[Written task]: List every line in the records below that contains the word "each".

╭─ Data supplied

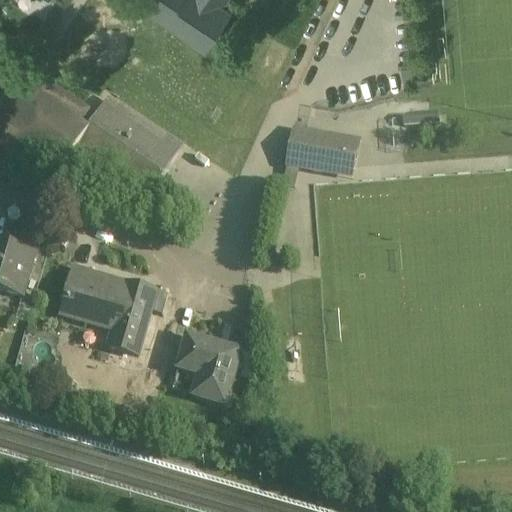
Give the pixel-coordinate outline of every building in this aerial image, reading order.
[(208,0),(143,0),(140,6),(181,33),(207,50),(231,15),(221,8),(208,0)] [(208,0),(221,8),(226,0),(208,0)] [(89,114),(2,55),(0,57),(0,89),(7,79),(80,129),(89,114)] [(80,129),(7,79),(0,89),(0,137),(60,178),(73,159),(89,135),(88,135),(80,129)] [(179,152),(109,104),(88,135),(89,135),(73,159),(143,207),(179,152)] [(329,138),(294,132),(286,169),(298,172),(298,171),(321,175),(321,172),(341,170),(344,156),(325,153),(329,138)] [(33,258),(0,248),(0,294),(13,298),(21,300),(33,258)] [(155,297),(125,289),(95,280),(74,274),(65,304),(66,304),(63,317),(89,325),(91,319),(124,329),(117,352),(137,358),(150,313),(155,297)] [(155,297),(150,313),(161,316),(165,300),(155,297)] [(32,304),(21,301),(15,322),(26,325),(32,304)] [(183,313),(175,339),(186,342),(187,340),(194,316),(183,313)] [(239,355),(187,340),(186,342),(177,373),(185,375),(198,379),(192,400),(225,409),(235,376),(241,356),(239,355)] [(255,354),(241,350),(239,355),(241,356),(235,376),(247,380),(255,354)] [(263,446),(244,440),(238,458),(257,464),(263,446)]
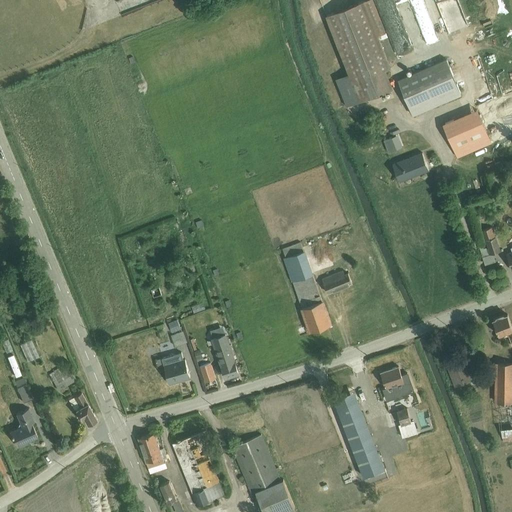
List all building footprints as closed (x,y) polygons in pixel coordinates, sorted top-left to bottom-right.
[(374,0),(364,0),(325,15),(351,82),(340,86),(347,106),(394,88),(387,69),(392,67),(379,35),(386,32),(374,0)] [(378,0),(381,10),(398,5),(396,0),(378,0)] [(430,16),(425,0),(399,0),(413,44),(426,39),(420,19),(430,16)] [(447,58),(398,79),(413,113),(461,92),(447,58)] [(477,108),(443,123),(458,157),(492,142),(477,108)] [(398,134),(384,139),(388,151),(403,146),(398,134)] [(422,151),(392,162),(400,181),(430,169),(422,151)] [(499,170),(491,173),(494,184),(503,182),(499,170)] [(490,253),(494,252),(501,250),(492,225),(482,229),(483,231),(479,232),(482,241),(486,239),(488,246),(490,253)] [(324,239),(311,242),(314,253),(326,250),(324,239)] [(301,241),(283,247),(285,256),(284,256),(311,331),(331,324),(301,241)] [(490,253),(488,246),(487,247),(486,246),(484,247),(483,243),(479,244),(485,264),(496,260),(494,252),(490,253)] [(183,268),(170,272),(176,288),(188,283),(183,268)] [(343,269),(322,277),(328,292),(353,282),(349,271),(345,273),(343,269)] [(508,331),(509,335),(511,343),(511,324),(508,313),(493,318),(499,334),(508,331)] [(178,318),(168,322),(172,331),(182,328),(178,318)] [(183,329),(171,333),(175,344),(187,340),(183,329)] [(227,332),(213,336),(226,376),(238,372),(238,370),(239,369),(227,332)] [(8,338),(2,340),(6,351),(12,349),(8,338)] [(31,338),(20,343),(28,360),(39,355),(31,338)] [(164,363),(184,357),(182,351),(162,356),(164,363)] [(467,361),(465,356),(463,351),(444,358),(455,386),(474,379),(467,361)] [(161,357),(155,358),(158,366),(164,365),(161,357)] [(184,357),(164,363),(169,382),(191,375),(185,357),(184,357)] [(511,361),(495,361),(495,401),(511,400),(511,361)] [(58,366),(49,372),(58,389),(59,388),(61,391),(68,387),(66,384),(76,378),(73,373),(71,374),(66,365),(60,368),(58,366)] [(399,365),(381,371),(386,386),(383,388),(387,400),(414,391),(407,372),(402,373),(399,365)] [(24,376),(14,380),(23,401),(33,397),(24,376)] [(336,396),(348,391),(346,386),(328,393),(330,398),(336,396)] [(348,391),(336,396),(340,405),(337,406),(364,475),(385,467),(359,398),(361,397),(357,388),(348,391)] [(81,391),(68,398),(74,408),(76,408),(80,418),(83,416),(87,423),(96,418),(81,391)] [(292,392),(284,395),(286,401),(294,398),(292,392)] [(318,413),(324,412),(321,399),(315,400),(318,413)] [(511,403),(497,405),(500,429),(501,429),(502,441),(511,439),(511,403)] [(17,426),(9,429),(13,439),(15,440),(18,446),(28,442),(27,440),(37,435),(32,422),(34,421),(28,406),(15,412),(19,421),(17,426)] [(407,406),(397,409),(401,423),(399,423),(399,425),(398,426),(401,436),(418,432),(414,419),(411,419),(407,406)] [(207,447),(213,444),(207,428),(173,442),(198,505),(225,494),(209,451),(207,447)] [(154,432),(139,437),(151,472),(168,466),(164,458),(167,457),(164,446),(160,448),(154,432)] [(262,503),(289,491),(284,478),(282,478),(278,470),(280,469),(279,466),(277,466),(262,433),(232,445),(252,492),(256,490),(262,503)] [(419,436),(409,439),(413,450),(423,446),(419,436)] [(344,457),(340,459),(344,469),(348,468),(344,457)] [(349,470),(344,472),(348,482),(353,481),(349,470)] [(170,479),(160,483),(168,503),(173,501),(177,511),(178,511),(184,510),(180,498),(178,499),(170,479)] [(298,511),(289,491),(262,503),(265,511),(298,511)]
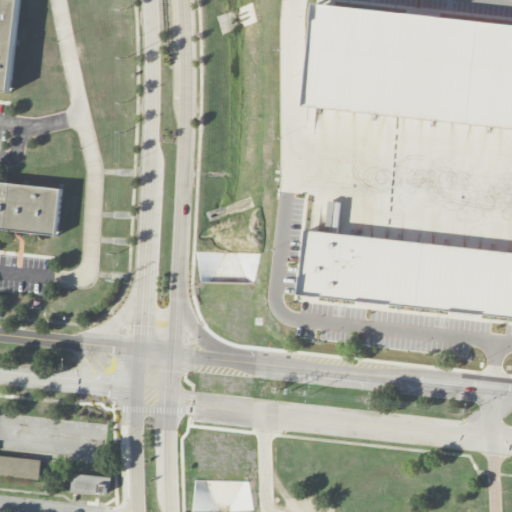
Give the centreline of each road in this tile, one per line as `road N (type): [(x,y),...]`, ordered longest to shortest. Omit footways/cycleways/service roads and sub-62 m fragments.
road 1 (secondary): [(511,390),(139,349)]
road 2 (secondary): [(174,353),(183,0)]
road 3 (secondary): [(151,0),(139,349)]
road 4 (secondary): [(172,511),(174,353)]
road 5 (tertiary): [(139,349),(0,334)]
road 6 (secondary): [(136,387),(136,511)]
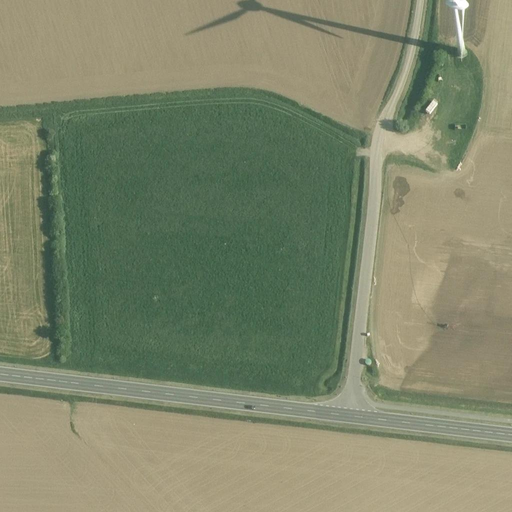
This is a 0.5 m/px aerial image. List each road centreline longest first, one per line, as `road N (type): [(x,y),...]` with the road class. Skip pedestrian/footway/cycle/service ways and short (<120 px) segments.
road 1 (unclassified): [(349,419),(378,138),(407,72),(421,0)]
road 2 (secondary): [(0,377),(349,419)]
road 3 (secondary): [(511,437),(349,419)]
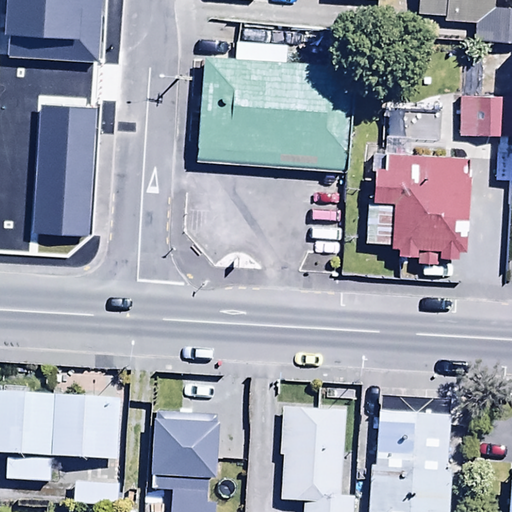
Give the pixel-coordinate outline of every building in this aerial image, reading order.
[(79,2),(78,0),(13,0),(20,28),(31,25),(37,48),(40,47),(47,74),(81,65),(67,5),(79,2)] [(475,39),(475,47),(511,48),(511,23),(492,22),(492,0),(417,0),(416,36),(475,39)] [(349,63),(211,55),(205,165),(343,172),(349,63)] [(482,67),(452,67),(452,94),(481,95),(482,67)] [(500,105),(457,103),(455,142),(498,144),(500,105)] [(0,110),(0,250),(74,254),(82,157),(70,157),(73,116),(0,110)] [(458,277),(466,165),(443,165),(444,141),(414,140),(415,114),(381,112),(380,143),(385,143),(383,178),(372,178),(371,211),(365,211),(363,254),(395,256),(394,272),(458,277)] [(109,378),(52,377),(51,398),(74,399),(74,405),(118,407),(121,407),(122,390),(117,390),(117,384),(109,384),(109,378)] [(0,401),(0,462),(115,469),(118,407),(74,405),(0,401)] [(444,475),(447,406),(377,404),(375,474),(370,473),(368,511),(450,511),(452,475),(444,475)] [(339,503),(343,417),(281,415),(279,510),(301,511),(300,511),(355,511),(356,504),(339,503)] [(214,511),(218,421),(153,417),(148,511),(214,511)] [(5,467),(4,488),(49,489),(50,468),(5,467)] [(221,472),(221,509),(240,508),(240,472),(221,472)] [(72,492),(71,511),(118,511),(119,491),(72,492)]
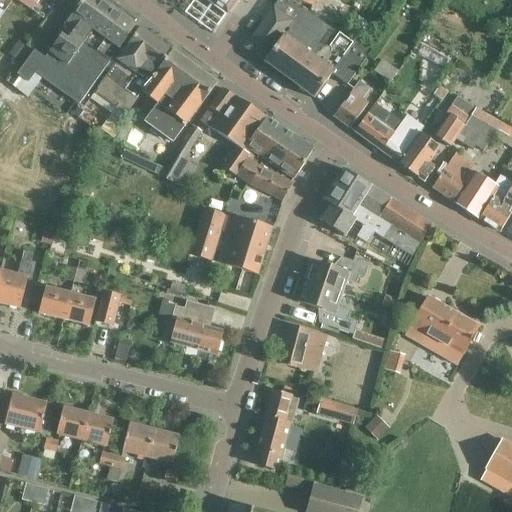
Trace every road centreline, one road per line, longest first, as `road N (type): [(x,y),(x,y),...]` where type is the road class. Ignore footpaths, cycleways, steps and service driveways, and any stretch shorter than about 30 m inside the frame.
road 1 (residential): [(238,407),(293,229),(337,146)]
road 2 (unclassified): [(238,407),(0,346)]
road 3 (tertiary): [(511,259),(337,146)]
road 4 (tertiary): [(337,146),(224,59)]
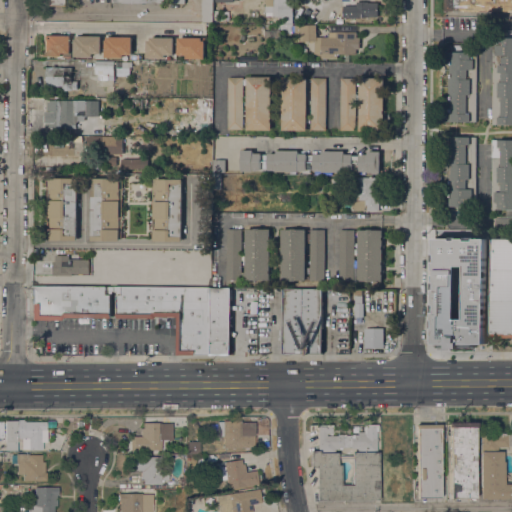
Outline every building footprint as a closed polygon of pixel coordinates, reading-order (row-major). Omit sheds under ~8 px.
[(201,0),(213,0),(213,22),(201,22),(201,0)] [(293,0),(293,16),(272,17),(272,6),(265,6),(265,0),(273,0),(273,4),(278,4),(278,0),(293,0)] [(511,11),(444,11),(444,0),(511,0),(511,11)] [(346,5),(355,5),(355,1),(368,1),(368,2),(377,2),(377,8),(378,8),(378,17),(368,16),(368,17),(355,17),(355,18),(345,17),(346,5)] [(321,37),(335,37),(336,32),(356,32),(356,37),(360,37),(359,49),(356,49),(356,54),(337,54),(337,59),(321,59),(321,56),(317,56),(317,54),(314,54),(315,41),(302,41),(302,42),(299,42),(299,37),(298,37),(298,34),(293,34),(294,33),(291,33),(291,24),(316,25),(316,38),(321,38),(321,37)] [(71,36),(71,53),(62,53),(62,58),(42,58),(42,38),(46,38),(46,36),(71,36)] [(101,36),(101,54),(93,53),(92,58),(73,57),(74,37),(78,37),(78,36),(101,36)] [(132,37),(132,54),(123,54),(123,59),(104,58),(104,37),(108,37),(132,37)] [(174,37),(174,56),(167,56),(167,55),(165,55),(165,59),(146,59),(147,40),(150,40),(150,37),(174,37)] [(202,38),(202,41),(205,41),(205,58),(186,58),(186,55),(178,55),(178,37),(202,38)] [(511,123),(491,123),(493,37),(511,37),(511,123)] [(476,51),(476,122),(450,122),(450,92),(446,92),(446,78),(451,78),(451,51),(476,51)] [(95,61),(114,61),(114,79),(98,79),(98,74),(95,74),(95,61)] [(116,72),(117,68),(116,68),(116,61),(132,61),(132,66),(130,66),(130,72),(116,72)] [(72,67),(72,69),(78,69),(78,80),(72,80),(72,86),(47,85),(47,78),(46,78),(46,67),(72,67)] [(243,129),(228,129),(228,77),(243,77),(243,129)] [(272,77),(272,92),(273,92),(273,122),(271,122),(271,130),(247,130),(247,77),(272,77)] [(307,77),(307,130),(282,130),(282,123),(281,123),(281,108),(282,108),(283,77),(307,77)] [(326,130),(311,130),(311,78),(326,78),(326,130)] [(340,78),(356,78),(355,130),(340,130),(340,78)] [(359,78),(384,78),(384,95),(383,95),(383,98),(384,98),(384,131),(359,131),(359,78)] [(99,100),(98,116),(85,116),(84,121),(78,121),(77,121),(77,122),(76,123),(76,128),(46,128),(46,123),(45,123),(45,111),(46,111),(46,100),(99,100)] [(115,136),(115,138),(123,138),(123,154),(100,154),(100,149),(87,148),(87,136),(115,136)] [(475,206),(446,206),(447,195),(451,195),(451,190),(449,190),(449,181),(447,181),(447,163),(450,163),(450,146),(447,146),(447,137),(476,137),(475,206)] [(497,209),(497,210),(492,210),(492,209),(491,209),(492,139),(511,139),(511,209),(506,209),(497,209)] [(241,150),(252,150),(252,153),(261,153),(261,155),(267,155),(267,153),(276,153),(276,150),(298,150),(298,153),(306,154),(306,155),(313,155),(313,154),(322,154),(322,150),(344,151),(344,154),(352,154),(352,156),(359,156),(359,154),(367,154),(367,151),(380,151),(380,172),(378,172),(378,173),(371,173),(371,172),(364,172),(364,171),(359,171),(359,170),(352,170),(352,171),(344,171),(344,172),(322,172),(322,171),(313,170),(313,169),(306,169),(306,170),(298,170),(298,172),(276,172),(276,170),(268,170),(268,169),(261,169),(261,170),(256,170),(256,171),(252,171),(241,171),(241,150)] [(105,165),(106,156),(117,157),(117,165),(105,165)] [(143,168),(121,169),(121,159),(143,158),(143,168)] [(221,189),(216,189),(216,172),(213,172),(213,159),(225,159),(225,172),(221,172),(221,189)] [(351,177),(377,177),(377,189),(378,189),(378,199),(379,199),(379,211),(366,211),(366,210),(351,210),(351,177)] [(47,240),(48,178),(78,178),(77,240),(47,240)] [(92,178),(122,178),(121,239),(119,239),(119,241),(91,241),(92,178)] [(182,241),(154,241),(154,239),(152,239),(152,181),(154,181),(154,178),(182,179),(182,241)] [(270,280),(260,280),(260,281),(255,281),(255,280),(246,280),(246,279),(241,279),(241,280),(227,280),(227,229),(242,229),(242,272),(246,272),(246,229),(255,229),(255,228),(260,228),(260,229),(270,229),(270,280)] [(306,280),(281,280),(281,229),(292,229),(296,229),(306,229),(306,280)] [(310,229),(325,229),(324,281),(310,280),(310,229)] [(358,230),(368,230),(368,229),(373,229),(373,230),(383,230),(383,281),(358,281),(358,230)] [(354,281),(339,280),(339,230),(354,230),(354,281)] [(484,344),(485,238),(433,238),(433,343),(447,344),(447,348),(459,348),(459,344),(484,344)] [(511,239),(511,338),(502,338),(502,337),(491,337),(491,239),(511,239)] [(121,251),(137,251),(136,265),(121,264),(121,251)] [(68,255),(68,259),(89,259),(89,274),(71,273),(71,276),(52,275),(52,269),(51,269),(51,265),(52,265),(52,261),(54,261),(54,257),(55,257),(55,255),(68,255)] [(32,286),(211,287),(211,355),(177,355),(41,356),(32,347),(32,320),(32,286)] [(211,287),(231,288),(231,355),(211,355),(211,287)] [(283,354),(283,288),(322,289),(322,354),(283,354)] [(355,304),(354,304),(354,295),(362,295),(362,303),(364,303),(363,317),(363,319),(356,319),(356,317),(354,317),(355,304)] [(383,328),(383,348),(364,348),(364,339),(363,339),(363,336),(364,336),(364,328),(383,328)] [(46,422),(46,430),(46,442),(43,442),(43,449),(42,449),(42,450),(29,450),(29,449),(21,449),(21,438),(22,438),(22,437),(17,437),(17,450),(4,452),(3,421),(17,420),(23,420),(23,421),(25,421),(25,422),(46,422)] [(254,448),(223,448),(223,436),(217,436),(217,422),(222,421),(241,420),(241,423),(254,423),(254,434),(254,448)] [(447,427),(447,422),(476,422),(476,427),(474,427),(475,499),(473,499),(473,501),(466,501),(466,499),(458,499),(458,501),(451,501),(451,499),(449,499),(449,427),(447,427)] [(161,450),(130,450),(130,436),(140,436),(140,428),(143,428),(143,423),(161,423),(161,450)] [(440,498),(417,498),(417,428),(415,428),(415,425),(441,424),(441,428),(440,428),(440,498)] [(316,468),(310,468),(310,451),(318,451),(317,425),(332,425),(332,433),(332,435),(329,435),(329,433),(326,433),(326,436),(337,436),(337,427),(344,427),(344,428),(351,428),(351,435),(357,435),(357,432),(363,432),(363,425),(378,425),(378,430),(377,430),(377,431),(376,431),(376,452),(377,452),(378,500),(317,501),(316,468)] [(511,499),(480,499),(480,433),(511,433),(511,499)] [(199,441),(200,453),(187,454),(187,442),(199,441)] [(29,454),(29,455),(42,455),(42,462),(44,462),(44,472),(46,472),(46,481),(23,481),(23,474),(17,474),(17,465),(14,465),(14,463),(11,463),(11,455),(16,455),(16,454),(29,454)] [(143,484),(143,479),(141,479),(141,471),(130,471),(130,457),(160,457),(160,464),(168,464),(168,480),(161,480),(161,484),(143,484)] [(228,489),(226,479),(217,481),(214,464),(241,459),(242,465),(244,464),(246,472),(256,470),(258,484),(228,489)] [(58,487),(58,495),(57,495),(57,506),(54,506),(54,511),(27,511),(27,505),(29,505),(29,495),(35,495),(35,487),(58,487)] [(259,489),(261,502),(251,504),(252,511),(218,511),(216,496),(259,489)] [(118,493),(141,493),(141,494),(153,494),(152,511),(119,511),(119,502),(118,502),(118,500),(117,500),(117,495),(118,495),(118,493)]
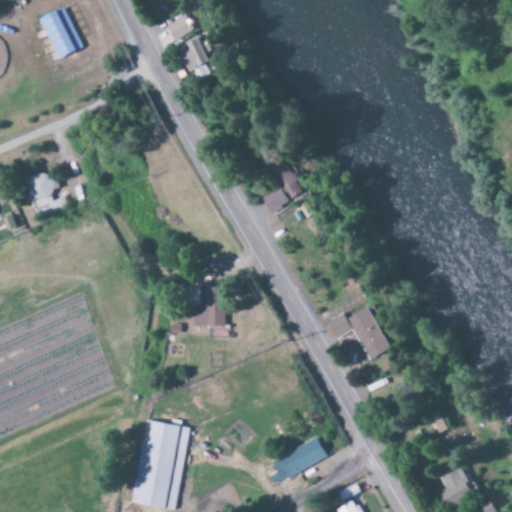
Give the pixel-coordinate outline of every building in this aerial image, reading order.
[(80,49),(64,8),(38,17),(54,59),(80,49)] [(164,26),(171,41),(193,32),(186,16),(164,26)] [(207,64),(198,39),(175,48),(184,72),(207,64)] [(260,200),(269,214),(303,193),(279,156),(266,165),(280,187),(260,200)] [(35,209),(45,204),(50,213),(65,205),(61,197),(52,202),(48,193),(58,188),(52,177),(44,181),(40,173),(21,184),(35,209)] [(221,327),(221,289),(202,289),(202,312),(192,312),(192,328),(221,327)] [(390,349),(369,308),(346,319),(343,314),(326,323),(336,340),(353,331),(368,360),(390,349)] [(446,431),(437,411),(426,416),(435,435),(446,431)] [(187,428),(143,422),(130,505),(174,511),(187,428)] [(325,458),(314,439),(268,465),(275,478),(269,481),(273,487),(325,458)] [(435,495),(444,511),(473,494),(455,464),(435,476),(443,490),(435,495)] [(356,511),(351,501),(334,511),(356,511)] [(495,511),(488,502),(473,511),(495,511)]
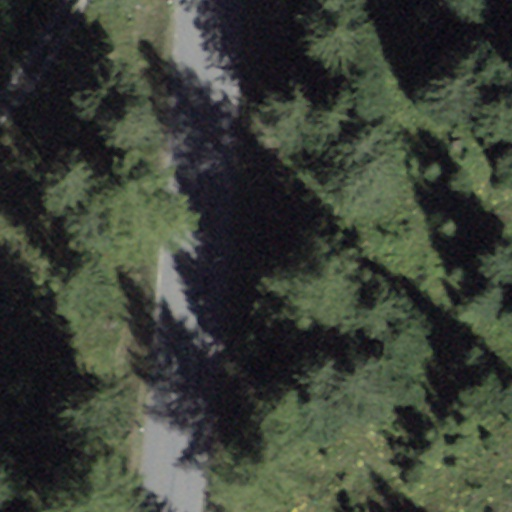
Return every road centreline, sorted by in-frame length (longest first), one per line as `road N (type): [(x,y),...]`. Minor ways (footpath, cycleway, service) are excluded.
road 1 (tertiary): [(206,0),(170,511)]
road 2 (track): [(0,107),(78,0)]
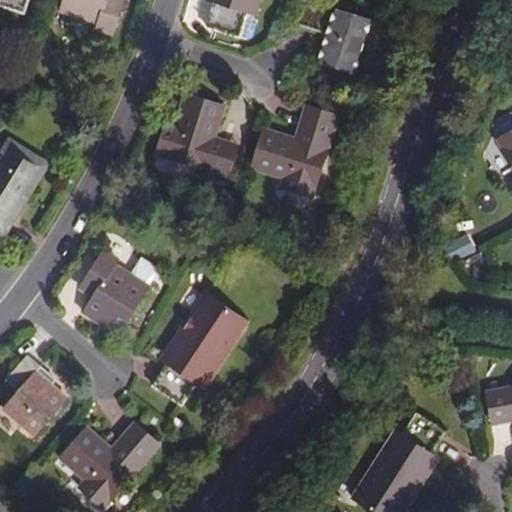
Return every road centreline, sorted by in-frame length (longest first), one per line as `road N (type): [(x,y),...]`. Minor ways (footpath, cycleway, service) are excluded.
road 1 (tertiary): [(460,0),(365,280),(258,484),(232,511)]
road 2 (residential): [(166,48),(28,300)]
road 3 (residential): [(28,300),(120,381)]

╰─

[Written answer]:
Give the centreline of each road in this tile, one per line as `road N (type): [(x,y),...]`, ordered longest to shortest. Omit footways/cycleways/service roads and sub-62 m fragments.
This is a 0.5 m/px aerial image. List each road centreline longest first, one per line, as `road N (type): [(x,y),...]` with the road class. Skip pedestrian/footway/cycle/service ways and short (<120 px) segments.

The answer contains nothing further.